━━━━━ SOURCE DATA

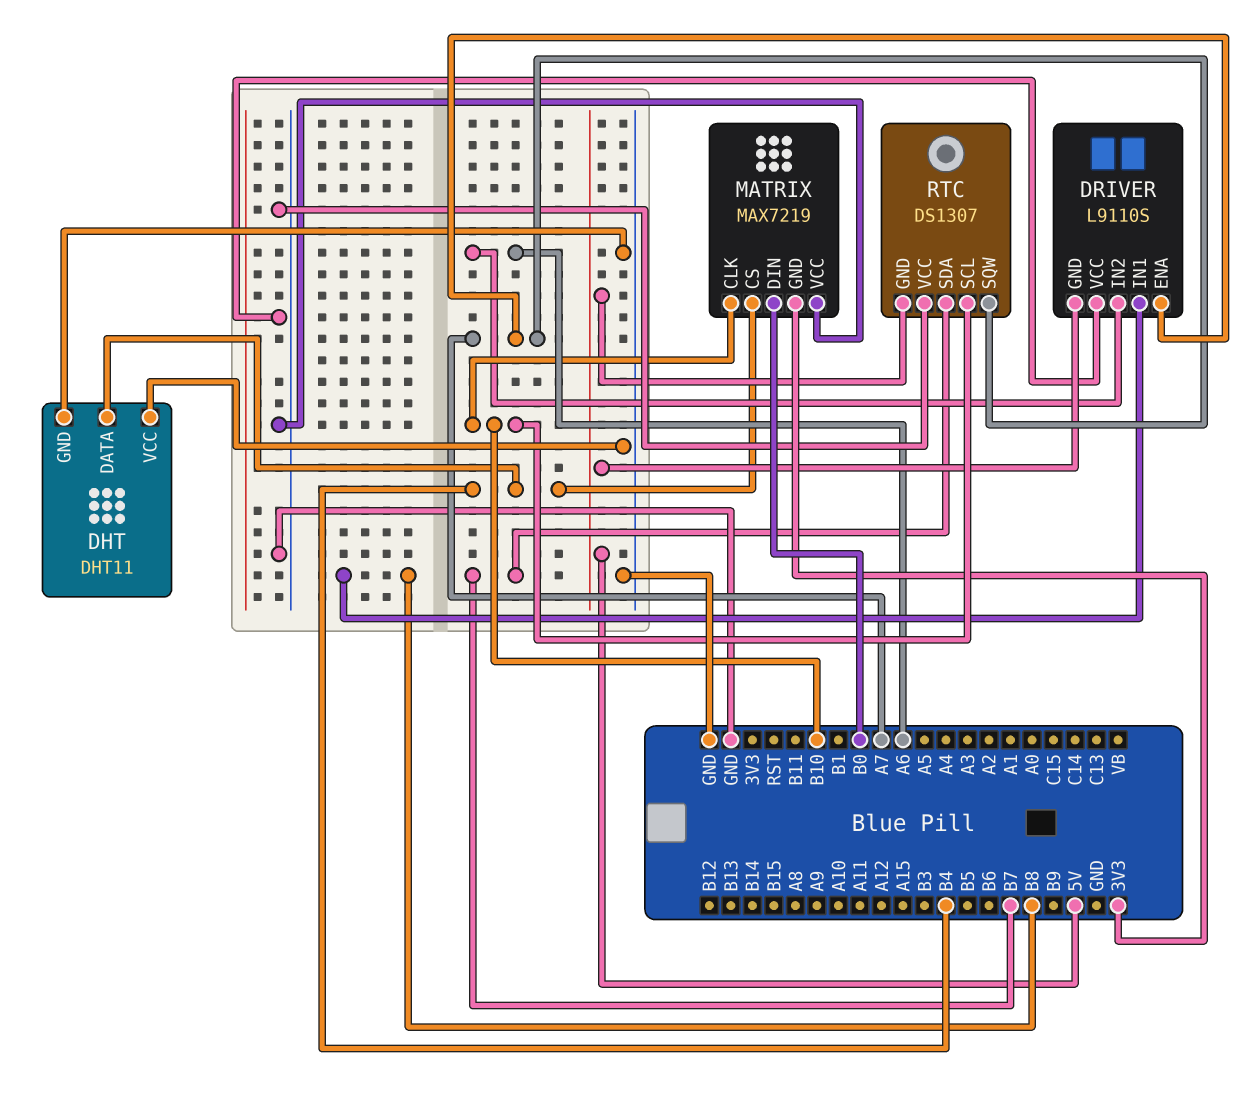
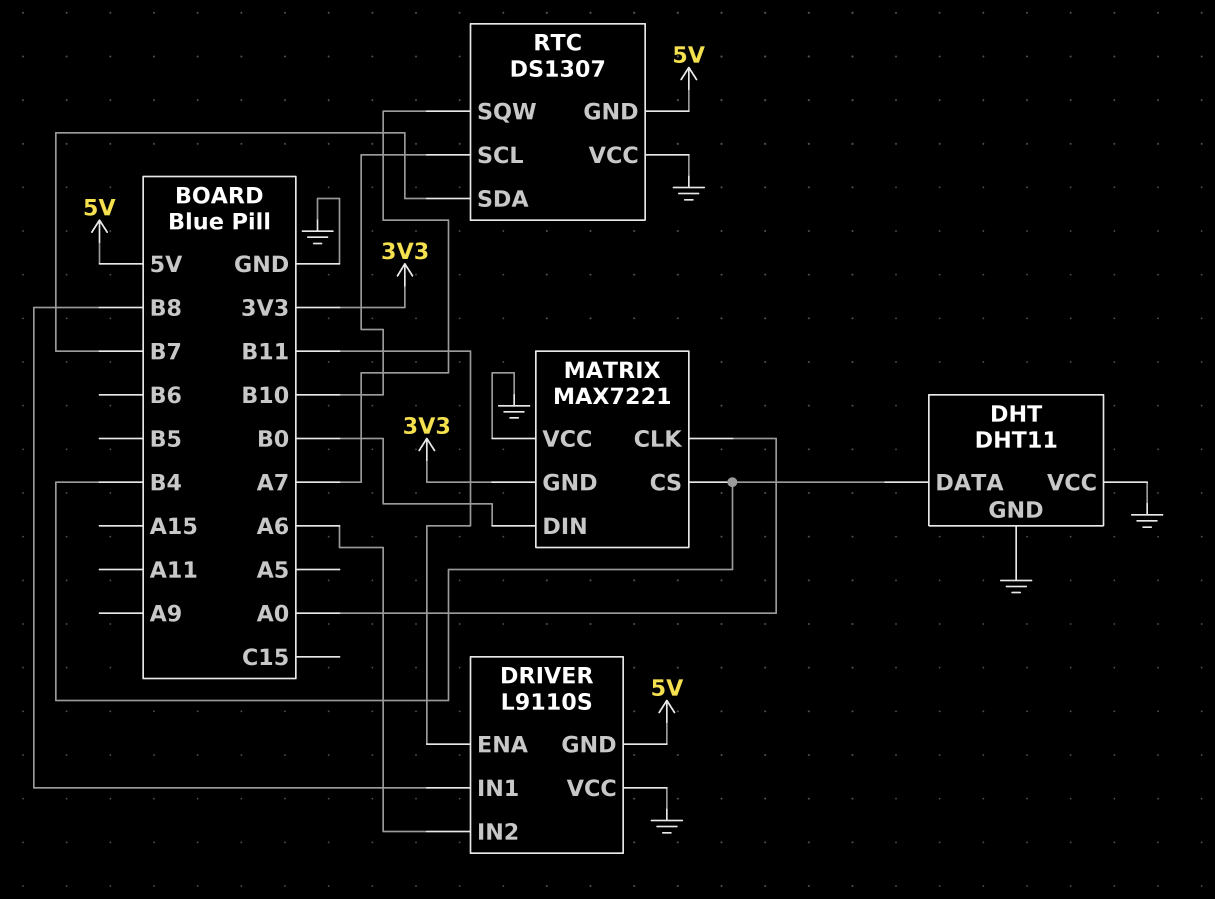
DRIVER pin ENA: A7 -> B11
MATRIX: MAX7219 -> MAX7221
MATRIX pin CLK: B10 -> A0

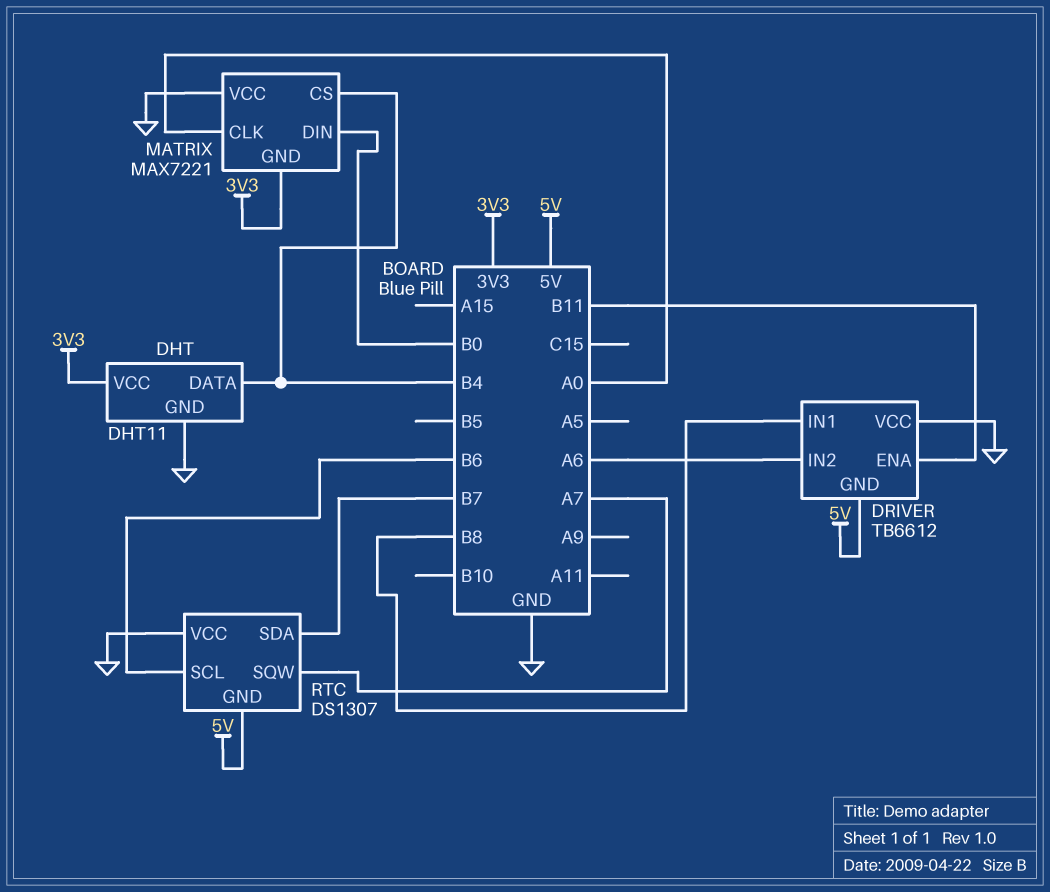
DHT pin VCC: GND -> 3V3
DRIVER: L9110S -> TB6612
RTC pin SCL: B10 -> B6

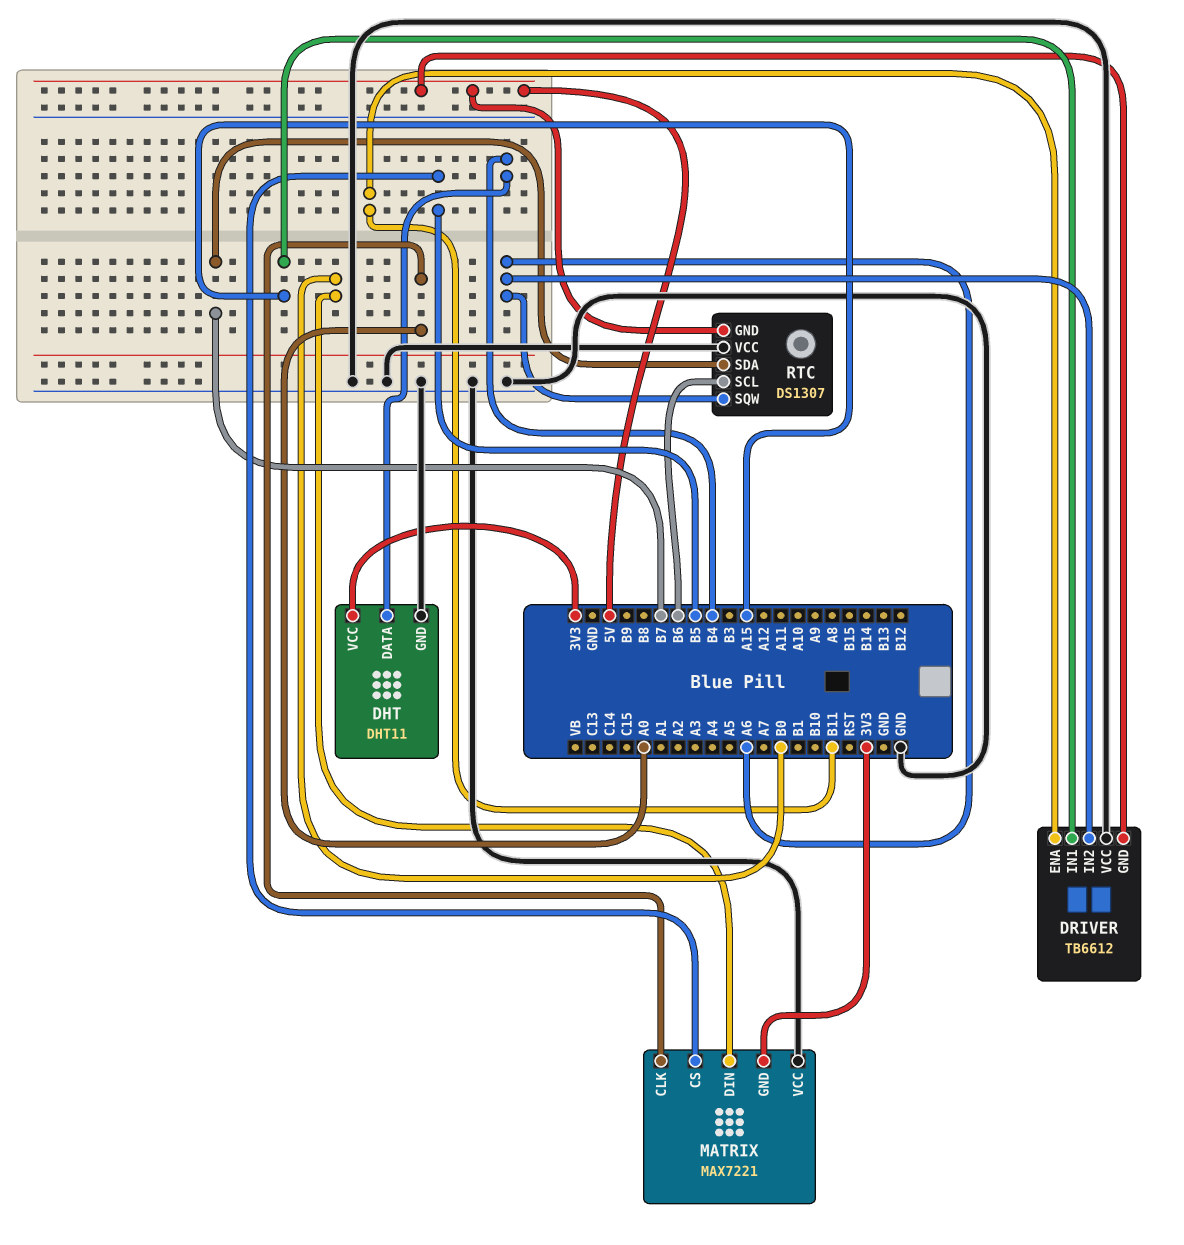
DRIVER pin IN1: B8 -> A15
MATRIX pin CS: B4 -> B5
RTC pin SQW: A7 -> A6

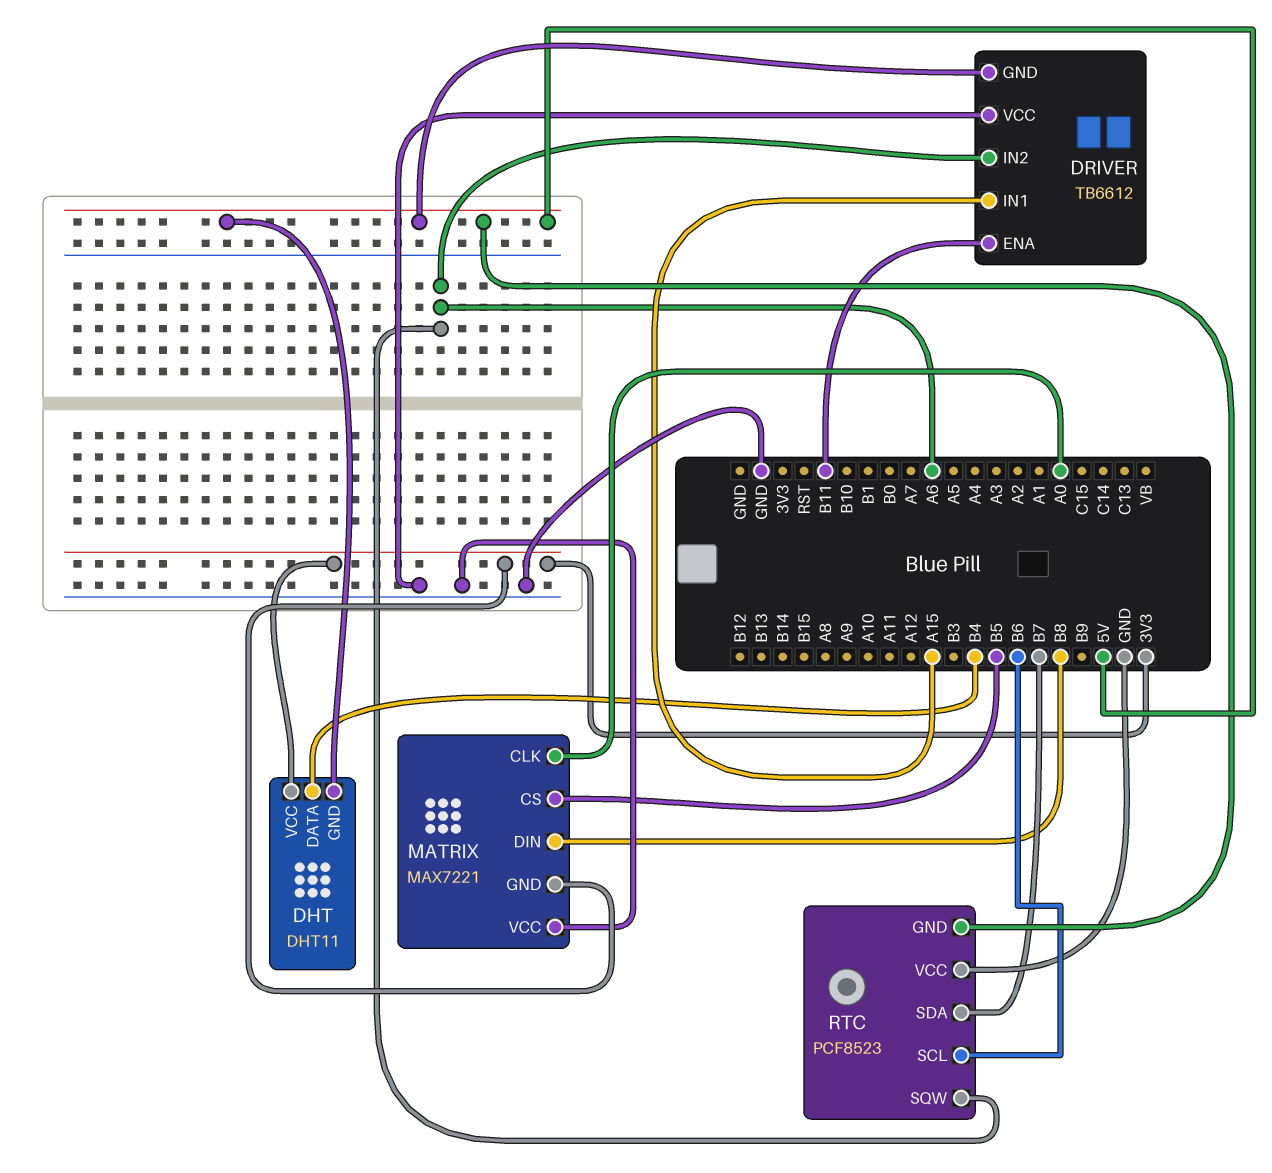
DHT pin GND: GND -> 5V
MATRIX pin DIN: B0 -> B8
RTC: DS1307 -> PCF8523

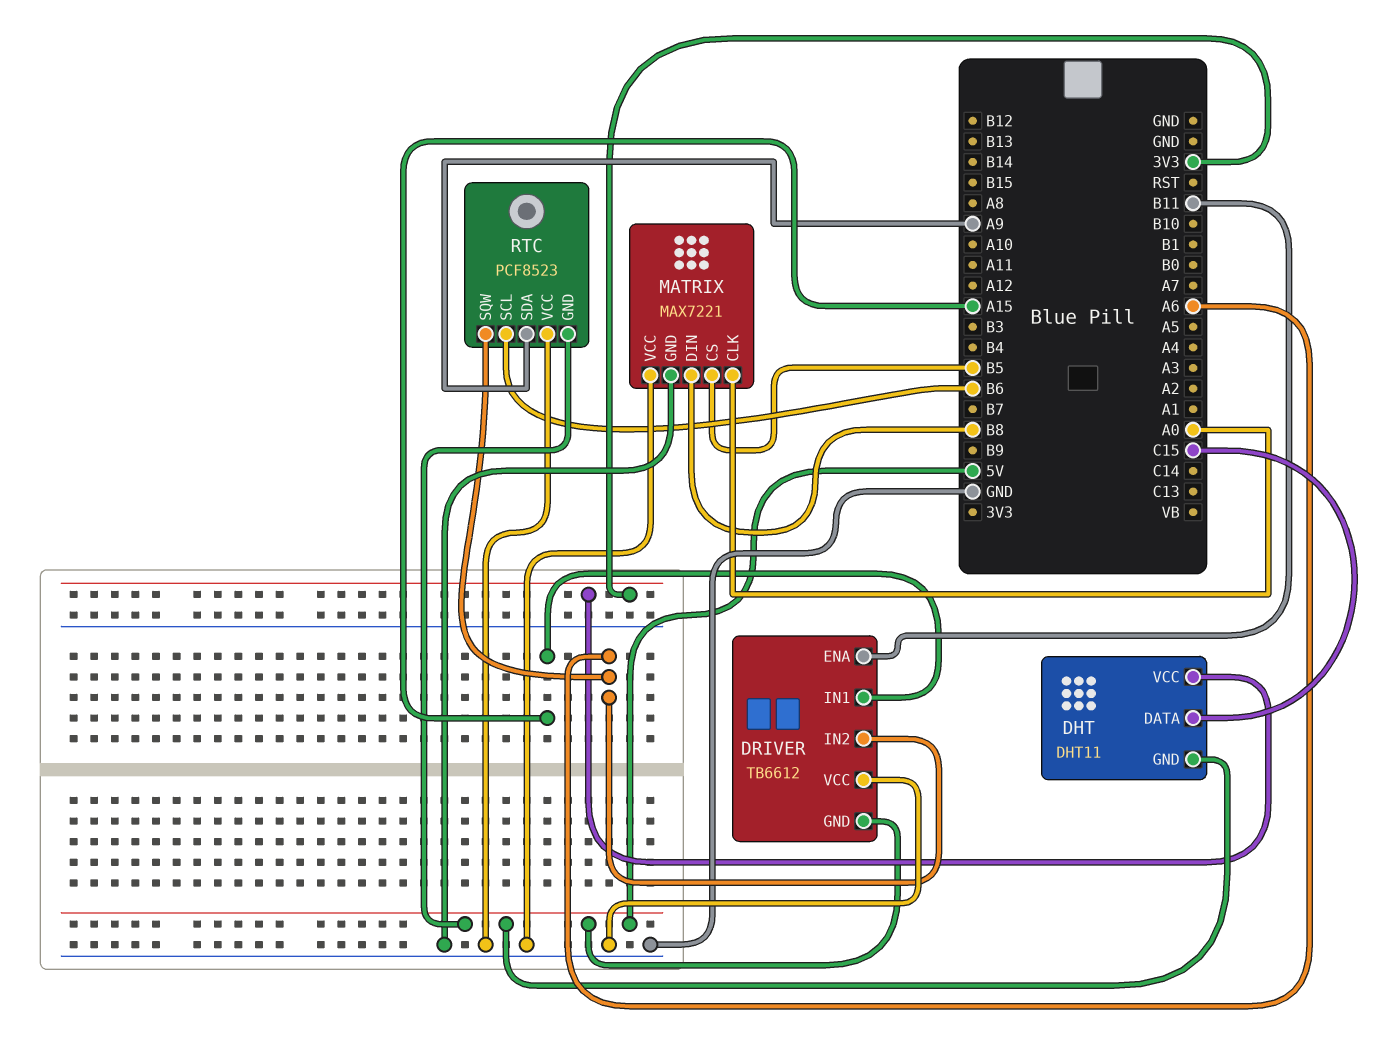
DHT pin DATA: B4 -> C15
MATRIX pin GND: 3V3 -> GND
RTC pin SDA: B7 -> A9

━━━━━━━━━━

**AIM OF THE EXERCISE:**
Beginning with the line where "RTC pin SQW: A7 -> A6" appears, transcribe the records above word for word through their last line, and include no pictures.

**YOUR RESPONSE:**
RTC pin SQW: A7 -> A6

DHT pin GND: GND -> 5V
MATRIX pin DIN: B0 -> B8
RTC: DS1307 -> PCF8523

DHT pin DATA: B4 -> C15
MATRIX pin GND: 3V3 -> GND
RTC pin SDA: B7 -> A9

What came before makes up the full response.